Please convert all the rows below into a numbered list, leaving out any blank lines.

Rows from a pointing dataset
▬▬▬▬▬▬
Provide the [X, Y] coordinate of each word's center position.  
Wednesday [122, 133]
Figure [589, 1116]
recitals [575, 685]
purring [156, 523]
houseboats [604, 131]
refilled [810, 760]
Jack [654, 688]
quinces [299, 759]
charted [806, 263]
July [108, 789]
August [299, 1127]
▬▬▬▬▬▬
WRITTEN SOLUTION
1. Provide the [X, Y] coordinate of each word's center position.  
2. Wednesday [122, 133]
3. Figure [589, 1116]
4. recitals [575, 685]
5. purring [156, 523]
6. houseboats [604, 131]
7. refilled [810, 760]
8. Jack [654, 688]
9. quinces [299, 759]
10. charted [806, 263]
11. July [108, 789]
12. August [299, 1127]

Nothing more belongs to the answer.